Spatial reasoning data:
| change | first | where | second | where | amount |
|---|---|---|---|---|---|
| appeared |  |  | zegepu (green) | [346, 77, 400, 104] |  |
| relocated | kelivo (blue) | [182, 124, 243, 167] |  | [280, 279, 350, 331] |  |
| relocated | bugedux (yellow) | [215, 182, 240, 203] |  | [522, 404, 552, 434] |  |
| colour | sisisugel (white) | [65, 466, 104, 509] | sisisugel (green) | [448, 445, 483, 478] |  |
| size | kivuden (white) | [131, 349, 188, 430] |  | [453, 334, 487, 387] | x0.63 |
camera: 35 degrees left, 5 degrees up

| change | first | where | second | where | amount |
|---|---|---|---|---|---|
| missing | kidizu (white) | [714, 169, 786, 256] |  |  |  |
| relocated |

### EXERCISE OBJECTIVE
From the entries, copy out each line containing the word "green".

### SOLVED EXERCISE
| appeared |  |  | zegepu (green) | [346, 77, 400, 104] |  |
| colour | sisisugel (white) | [65, 466, 104, 509] | sisisugel (green) | [448, 445, 483, 478] |  |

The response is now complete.